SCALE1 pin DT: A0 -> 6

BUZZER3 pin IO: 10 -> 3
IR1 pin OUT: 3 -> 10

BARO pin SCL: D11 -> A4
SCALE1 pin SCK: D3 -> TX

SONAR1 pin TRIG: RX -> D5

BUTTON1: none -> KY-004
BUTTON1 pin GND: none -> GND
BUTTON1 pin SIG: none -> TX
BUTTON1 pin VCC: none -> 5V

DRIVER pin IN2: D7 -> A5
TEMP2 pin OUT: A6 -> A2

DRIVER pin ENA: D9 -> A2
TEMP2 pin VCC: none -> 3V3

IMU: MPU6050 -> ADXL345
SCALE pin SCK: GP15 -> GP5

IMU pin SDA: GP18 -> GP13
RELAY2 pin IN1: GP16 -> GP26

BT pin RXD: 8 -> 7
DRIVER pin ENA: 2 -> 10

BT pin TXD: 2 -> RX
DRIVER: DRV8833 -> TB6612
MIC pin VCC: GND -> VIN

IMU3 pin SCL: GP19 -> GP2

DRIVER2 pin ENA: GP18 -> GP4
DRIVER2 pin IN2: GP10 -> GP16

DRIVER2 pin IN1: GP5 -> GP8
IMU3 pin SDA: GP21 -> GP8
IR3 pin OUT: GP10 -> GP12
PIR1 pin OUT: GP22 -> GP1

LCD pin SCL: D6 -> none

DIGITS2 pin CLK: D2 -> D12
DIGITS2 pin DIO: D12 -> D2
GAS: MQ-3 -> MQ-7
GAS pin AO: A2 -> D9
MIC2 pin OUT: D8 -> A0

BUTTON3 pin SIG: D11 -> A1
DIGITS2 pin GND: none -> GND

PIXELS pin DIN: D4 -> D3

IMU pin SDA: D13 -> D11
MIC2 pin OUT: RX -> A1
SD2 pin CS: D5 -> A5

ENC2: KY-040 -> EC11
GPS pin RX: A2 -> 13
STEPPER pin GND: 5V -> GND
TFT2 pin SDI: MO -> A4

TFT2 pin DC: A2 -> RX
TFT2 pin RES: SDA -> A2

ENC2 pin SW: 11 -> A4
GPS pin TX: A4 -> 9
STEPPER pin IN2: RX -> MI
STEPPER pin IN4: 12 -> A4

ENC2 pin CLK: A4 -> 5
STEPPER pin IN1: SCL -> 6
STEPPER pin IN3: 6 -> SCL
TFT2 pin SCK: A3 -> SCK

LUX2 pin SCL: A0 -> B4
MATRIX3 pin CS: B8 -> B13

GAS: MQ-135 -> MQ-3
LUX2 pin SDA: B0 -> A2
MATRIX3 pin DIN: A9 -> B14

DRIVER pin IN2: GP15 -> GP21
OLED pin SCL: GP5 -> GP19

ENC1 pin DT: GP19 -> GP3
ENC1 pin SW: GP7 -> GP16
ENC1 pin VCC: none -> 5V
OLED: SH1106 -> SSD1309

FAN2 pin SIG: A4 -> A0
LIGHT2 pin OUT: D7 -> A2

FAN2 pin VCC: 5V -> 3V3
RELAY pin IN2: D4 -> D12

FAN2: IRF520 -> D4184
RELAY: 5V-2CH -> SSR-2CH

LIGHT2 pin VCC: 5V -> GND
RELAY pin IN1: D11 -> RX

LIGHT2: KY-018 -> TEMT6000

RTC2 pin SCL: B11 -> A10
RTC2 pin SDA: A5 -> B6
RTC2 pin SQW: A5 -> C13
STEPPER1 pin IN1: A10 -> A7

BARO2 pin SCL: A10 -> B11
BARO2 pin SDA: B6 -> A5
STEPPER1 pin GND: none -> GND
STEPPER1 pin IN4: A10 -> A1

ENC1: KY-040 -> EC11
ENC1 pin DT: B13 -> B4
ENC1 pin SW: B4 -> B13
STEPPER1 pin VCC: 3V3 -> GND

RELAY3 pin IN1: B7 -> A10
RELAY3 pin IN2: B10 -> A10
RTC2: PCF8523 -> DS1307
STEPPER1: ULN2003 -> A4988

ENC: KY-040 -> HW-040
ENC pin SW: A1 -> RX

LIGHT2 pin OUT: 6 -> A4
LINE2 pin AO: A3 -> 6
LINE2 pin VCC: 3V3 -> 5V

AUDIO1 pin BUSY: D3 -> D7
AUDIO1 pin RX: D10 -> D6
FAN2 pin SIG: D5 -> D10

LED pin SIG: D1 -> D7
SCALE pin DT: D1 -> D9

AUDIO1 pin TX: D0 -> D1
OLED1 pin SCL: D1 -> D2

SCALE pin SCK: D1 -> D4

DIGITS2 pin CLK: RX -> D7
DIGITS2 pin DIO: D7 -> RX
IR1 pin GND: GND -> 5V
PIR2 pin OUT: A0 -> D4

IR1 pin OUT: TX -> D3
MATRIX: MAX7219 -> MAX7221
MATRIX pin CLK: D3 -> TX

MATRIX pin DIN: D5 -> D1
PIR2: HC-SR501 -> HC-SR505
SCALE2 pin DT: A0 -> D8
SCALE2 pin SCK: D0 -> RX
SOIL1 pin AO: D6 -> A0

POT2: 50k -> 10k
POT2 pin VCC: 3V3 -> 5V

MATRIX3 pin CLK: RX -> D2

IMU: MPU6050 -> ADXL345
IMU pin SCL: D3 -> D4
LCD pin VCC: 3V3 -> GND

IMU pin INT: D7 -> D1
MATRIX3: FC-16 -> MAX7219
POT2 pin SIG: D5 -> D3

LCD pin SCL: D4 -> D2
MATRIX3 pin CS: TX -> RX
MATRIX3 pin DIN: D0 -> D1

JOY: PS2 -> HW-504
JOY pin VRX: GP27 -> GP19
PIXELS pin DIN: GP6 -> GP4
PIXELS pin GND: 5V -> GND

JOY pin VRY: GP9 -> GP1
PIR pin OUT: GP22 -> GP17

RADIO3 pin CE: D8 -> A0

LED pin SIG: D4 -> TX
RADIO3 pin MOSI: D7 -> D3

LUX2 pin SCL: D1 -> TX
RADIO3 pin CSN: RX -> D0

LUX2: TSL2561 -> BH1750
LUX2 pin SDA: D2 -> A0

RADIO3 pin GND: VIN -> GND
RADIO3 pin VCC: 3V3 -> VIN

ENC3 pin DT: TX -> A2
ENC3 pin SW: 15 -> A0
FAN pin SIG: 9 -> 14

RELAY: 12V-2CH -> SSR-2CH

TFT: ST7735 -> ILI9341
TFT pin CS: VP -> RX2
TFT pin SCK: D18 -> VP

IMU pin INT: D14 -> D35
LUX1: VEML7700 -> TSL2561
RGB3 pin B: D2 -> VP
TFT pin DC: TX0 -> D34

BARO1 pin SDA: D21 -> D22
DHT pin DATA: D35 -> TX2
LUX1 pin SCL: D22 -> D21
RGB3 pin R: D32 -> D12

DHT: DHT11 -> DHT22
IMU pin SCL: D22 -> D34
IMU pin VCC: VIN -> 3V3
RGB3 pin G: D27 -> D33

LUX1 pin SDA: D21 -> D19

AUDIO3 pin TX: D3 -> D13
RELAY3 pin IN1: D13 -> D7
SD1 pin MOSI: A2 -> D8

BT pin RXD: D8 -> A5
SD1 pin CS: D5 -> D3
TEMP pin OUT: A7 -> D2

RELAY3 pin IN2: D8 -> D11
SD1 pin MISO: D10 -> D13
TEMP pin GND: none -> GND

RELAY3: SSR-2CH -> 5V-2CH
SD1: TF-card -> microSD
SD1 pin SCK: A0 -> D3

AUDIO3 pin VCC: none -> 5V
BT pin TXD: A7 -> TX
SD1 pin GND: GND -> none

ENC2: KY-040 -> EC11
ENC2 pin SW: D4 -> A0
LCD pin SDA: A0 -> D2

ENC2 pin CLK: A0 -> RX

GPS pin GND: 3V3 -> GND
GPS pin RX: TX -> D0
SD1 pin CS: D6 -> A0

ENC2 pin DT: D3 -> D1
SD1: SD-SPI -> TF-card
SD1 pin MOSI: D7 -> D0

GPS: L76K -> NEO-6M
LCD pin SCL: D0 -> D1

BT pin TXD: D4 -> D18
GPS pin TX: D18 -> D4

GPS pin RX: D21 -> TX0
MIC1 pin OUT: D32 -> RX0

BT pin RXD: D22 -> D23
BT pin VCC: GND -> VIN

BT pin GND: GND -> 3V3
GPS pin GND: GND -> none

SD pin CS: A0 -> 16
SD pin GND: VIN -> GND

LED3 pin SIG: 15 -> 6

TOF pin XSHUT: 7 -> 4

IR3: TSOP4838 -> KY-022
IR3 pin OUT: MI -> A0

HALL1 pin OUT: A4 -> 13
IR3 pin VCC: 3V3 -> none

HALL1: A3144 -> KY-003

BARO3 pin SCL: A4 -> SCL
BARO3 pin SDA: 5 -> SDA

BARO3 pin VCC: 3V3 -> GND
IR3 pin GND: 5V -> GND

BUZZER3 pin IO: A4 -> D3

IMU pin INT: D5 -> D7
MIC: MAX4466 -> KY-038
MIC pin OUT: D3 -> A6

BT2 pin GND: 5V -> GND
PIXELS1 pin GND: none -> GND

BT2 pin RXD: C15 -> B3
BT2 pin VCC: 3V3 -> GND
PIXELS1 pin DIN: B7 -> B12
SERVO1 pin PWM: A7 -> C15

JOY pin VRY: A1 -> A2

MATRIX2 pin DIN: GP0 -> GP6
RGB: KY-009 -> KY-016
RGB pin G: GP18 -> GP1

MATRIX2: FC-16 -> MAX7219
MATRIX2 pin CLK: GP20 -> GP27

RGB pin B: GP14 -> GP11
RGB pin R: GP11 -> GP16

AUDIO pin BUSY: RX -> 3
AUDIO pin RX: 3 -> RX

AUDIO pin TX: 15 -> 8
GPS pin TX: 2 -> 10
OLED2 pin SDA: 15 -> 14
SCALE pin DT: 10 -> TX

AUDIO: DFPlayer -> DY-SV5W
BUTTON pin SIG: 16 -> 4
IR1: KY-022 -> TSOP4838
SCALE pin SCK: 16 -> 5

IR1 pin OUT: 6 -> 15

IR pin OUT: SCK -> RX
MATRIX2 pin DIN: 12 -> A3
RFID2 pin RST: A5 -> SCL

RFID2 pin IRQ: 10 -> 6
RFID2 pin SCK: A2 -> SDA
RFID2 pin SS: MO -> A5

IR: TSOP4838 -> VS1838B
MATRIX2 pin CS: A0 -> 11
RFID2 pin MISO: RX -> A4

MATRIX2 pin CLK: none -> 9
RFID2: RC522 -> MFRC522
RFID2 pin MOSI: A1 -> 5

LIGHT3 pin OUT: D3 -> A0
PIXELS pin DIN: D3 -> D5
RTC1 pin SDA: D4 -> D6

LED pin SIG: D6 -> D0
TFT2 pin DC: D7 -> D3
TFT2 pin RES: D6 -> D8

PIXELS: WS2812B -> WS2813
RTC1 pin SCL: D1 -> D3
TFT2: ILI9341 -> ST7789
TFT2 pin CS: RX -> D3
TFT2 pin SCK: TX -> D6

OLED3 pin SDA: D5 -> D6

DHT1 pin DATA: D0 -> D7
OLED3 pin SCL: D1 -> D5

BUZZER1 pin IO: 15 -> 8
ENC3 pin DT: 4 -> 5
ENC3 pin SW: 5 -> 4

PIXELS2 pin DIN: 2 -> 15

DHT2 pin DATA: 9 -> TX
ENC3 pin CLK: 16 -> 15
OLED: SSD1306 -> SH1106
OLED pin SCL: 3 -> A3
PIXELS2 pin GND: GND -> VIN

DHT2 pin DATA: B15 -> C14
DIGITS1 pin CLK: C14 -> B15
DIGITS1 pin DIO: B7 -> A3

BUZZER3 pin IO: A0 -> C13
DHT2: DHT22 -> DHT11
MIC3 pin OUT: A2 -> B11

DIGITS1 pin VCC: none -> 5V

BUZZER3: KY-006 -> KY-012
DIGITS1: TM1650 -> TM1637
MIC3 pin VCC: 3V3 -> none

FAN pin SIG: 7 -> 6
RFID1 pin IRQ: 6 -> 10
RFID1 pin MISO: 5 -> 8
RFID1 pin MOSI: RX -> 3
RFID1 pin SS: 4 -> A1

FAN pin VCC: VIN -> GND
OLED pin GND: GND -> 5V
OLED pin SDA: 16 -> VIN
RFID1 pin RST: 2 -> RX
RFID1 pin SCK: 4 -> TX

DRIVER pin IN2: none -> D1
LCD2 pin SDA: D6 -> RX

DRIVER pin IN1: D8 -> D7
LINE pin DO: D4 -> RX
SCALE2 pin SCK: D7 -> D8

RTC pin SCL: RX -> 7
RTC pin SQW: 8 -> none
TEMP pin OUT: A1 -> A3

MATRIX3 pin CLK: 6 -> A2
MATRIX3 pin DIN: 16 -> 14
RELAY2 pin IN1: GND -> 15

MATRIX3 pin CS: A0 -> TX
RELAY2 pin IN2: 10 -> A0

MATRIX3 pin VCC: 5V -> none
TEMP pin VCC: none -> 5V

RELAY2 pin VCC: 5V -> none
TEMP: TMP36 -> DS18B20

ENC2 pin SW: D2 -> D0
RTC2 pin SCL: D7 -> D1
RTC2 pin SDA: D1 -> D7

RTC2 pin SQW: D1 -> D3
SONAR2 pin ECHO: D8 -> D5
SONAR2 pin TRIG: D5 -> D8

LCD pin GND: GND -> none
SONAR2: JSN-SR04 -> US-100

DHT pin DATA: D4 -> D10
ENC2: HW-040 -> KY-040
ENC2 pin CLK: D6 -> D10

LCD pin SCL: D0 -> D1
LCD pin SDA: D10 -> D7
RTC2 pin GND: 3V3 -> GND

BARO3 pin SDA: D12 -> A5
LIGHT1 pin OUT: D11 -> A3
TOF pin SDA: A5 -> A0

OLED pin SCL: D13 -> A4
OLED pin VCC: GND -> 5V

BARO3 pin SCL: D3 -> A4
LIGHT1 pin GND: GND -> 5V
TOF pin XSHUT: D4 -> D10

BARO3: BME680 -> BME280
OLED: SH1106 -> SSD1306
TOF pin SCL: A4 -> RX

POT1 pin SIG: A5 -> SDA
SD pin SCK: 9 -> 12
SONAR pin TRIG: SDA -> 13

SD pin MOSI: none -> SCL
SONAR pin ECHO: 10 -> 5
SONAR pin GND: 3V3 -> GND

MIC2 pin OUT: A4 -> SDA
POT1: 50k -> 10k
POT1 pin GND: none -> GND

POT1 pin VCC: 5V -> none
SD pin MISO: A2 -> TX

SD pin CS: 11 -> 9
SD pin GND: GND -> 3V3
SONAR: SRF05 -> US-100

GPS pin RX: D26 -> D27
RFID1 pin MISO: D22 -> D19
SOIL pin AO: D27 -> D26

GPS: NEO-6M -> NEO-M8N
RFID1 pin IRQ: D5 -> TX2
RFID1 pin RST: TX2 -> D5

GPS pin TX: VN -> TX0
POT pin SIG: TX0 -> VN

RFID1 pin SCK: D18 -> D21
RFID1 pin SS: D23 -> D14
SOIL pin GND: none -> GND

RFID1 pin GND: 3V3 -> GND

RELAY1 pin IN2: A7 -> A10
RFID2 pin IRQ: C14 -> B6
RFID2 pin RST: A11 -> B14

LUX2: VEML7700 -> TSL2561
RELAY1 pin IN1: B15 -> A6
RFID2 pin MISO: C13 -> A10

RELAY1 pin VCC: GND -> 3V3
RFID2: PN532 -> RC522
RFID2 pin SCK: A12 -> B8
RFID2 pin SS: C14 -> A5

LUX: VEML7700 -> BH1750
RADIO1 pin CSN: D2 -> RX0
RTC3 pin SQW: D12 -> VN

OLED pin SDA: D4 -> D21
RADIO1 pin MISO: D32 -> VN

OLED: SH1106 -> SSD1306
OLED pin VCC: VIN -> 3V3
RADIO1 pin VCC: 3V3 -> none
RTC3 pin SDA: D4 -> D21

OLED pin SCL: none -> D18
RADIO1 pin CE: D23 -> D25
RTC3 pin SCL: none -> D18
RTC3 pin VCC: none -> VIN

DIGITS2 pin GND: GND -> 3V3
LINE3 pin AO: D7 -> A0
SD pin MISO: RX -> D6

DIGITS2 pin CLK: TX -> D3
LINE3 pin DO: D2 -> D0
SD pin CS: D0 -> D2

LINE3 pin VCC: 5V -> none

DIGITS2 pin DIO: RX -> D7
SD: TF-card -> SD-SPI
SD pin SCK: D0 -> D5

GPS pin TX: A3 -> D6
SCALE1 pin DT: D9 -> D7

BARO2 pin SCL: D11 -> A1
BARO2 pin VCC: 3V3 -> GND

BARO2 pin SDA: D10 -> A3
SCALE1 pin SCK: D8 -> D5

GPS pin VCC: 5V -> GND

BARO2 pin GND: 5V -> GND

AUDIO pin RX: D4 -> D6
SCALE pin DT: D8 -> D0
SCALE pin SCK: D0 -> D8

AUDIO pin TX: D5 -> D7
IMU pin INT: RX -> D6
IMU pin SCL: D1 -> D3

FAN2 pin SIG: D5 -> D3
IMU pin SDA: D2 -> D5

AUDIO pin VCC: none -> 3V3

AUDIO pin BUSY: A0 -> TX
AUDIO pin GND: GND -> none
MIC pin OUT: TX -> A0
————————
# [Work instruction]
An exact, complete copy of the lines above from the one with "RELAY1 pin IN1: B15 -> A6" through the one with "SCALE1 pin SCK: D8 -> D5" is the whole answer.

# [Answer for this exercise]
RELAY1 pin IN1: B15 -> A6
RFID2 pin MISO: C13 -> A10

RELAY1 pin VCC: GND -> 3V3
RFID2: PN532 -> RC522
RFID2 pin SCK: A12 -> B8
RFID2 pin SS: C14 -> A5

LUX: VEML7700 -> BH1750
RADIO1 pin CSN: D2 -> RX0
RTC3 pin SQW: D12 -> VN

OLED pin SDA: D4 -> D21
RADIO1 pin MISO: D32 -> VN

OLED: SH1106 -> SSD1306
OLED pin VCC: VIN -> 3V3
RADIO1 pin VCC: 3V3 -> none
RTC3 pin SDA: D4 -> D21

OLED pin SCL: none -> D18
RADIO1 pin CE: D23 -> D25
RTC3 pin SCL: none -> D18
RTC3 pin VCC: none -> VIN

DIGITS2 pin GND: GND -> 3V3
LINE3 pin AO: D7 -> A0
SD pin MISO: RX -> D6

DIGITS2 pin CLK: TX -> D3
LINE3 pin DO: D2 -> D0
SD pin CS: D0 -> D2

LINE3 pin VCC: 5V -> none

DIGITS2 pin DIO: RX -> D7
SD: TF-card -> SD-SPI
SD pin SCK: D0 -> D5

GPS pin TX: A3 -> D6
SCALE1 pin DT: D9 -> D7

BARO2 pin SCL: D11 -> A1
BARO2 pin VCC: 3V3 -> GND

BARO2 pin SDA: D10 -> A3
SCALE1 pin SCK: D8 -> D5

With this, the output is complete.